Beginning with the line that contains "(429, 227) = (487, 241): pink" and ending with the line that contains "(248, 283) = (534, 276): brown", reproduce the lines of the entries below exactly, omitting pictures.

Before-and-after object listings
»»

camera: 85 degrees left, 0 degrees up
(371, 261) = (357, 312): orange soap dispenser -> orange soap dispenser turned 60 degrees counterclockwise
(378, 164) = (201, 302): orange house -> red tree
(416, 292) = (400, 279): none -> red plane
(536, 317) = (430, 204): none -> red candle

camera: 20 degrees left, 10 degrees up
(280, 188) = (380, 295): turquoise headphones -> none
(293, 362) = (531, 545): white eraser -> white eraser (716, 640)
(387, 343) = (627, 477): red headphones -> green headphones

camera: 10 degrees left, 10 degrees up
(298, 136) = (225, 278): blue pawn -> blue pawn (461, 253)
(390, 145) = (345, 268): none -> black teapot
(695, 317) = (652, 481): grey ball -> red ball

««
»»

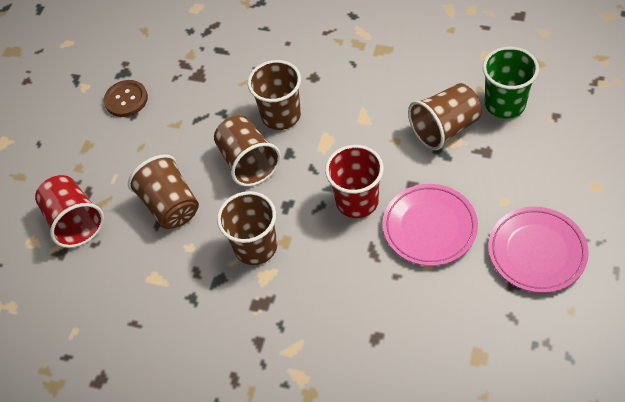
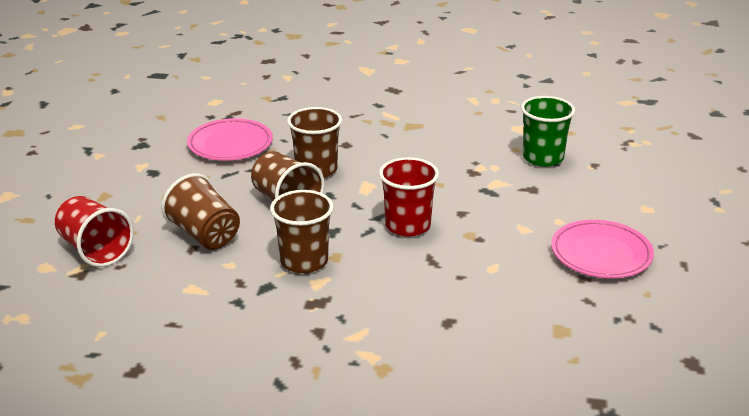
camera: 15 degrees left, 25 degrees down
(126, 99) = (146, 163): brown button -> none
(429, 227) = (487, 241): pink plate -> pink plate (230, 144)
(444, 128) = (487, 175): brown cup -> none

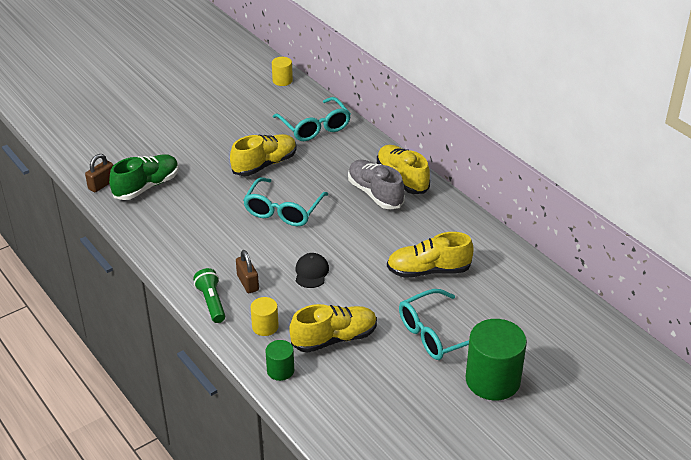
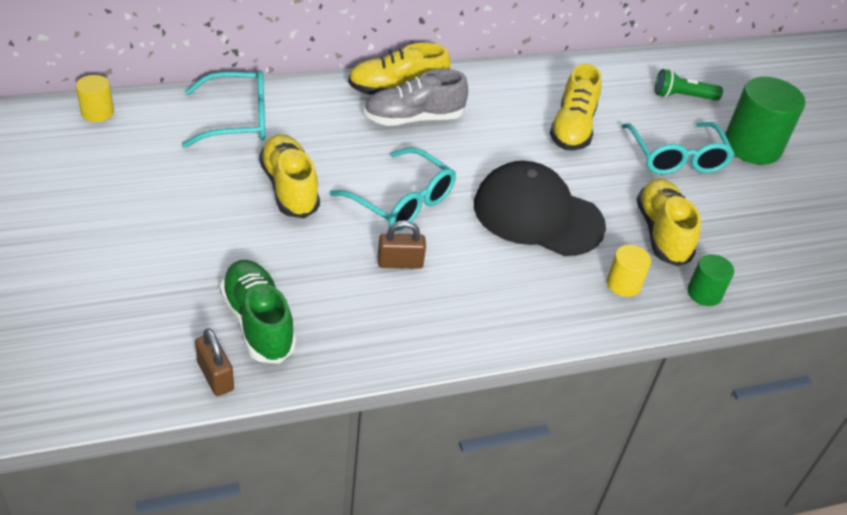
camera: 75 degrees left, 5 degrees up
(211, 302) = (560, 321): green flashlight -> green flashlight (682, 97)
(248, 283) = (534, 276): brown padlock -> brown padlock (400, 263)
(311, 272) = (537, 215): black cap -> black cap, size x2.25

««

Response:
(429, 227) = (487, 241): pink plate -> pink plate (230, 144)
(444, 128) = (487, 175): brown cup -> none

camera: 75 degrees left, 5 degrees up
(211, 302) = (560, 321): green flashlight -> green flashlight (682, 97)
(248, 283) = (534, 276): brown padlock -> brown padlock (400, 263)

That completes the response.